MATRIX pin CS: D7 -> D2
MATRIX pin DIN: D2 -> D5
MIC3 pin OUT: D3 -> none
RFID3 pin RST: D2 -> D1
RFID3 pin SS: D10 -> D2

_ _ _ _ _ _ _

Write out the complete set of records exactly as given.

§ Written solution:
MATRIX pin CS: D7 -> D2
MATRIX pin DIN: D2 -> D5
MIC3 pin OUT: D3 -> none
RFID3 pin RST: D2 -> D1
RFID3 pin SS: D10 -> D2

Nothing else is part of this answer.